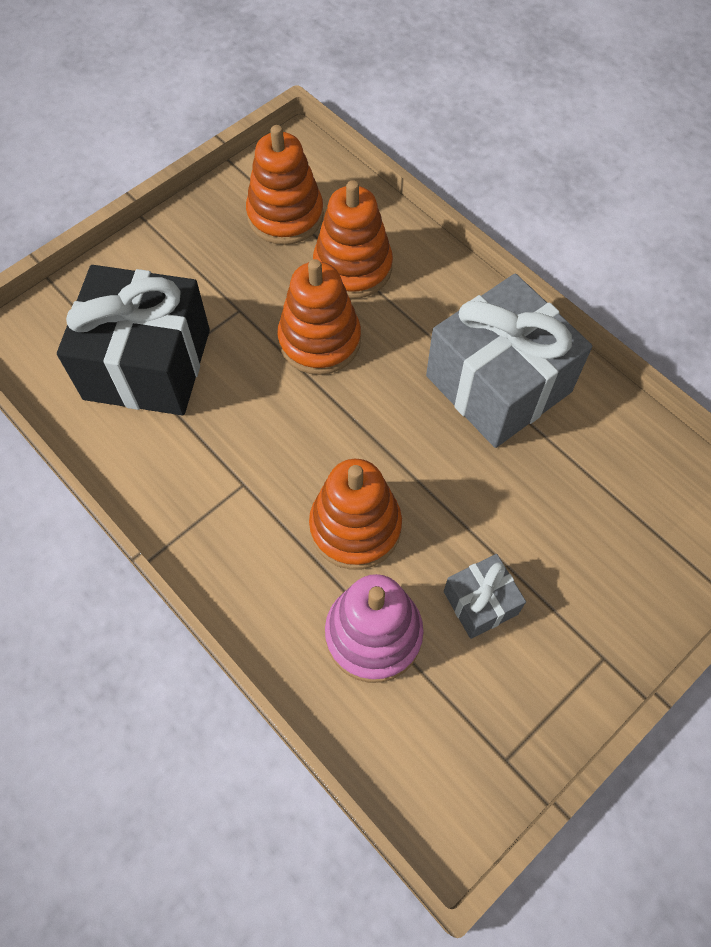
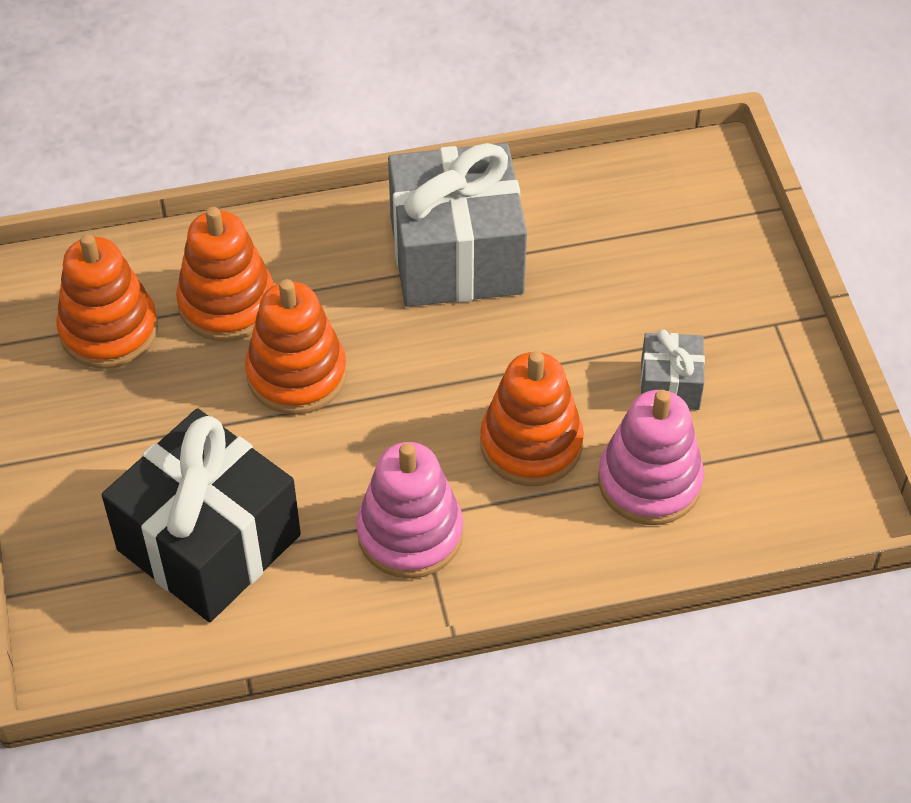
camera: 60 degrees left, 10 degrees down
(225, 485) = (410, 533): none -> pink stacking toy

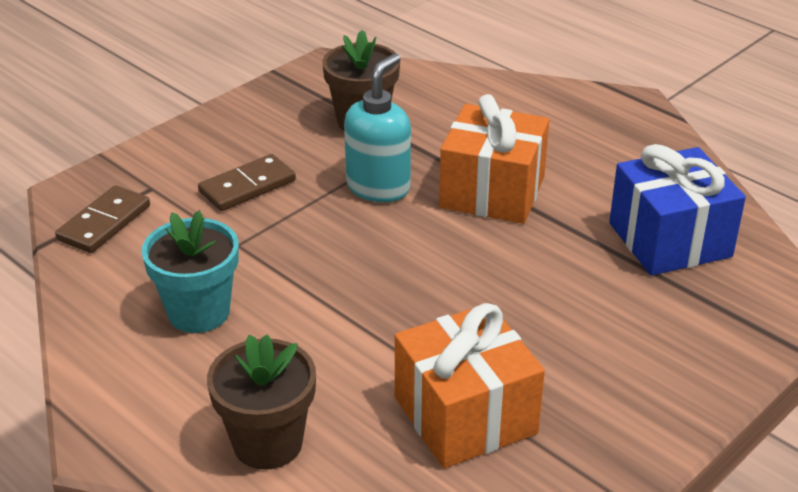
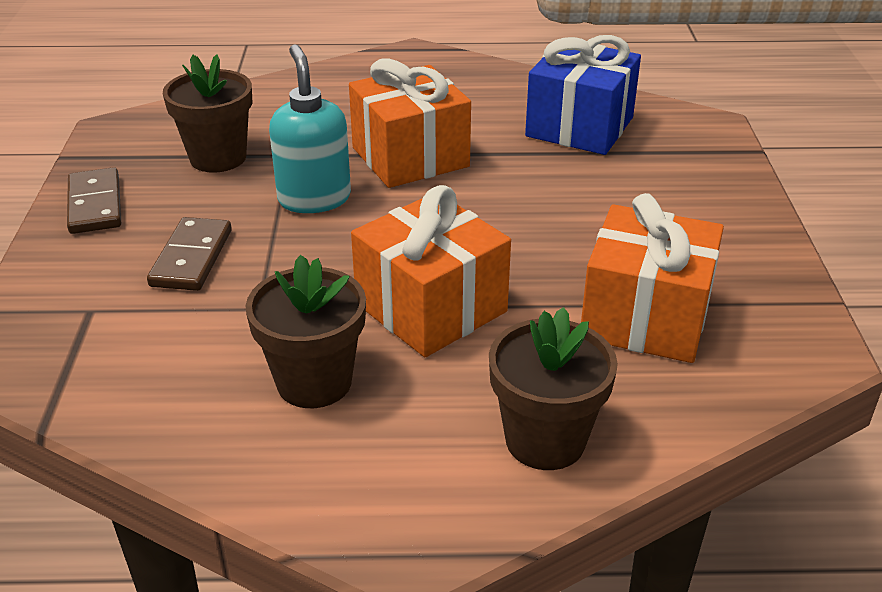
camera: 45 degrees left, 0 degrees up
(104, 223) = (87, 367): brown domino -> brown domino (95, 205)
(198, 312) = (314, 382): turquoise flower pot -> brown flower pot
(335, 311) = (431, 308): none -> orange gift

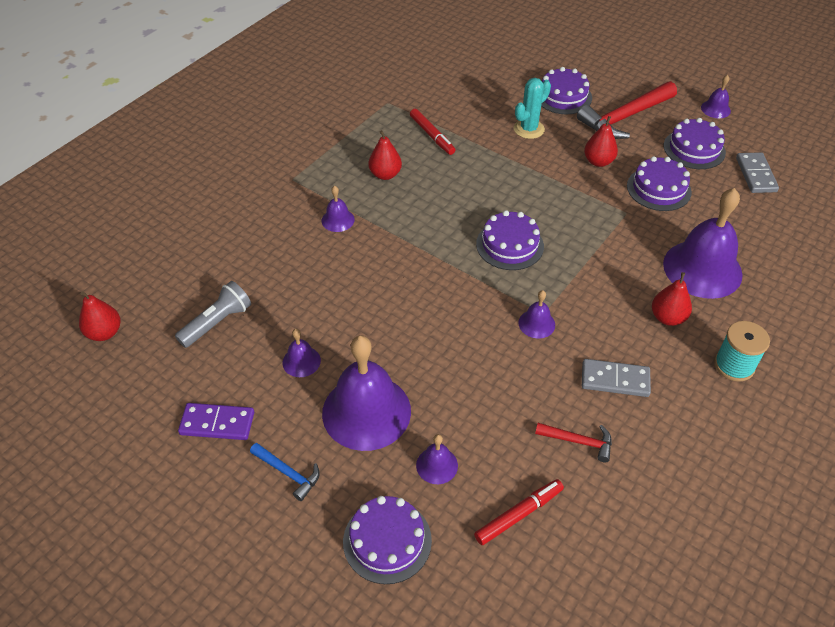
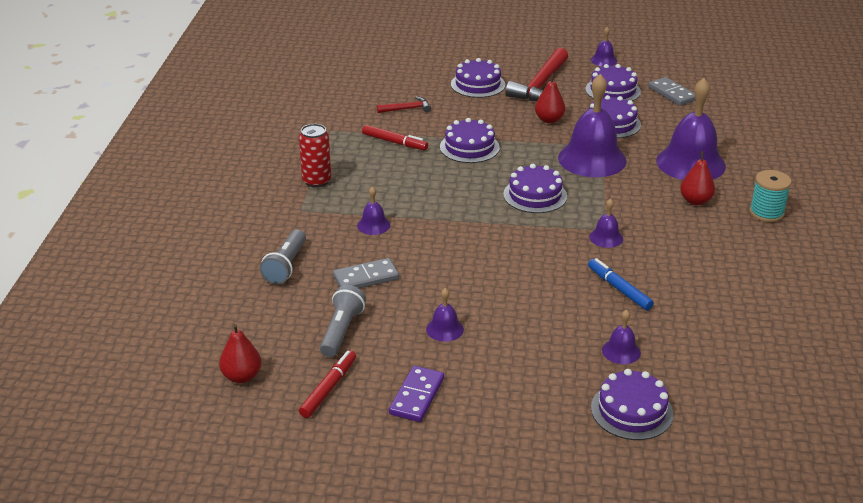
camera: 30 degrees left, 15 degrees down
(217, 423) = (417, 396): purple domino -> purple domino turned 45 degrees counterclockwise
(231, 234) = (286, 266): none -> grey flashlight
(288, 473) = (511, 403): blue hammer -> none
(331, 153) = (316, 181): none -> red can
(366, 411) = (532, 340): purple bell -> purple bell (592, 159)
(385, 174) = (382, 181): red pear -> none
(494, 166) = (469, 147): none -> purple cake
(497, 390) = (619, 289): none -> blue marker
(519, 515) = (709, 355): red marker -> red marker (329, 388)
(528, 129) = (472, 114): turquoise cactus -> none
(578, 441) = (707, 297): red hammer -> red hammer (407, 109)
(615, 380) = (696, 251): grey domino -> grey domino (366, 277)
━━━━━━
* [Exercise prompt]:
Copy exactly the lines from the one containing "(104, 223) = (87, 367): brown" through the last line of the records above, including both, and omit every picture.

* [Solution to the problem]:
(104, 223) = (87, 367): brown domino -> brown domino (95, 205)
(198, 312) = (314, 382): turquoise flower pot -> brown flower pot
(335, 311) = (431, 308): none -> orange gift

camera: 30 degrees left, 15 degrees down
(217, 423) = (417, 396): purple domino -> purple domino turned 45 degrees counterclockwise
(231, 234) = (286, 266): none -> grey flashlight
(288, 473) = (511, 403): blue hammer -> none
(331, 153) = (316, 181): none -> red can
(366, 411) = (532, 340): purple bell -> purple bell (592, 159)
(385, 174) = (382, 181): red pear -> none
(494, 166) = (469, 147): none -> purple cake
(497, 390) = (619, 289): none -> blue marker
(519, 515) = (709, 355): red marker -> red marker (329, 388)
(528, 129) = (472, 114): turquoise cactus -> none
(578, 441) = (707, 297): red hammer -> red hammer (407, 109)
(615, 380) = (696, 251): grey domino -> grey domino (366, 277)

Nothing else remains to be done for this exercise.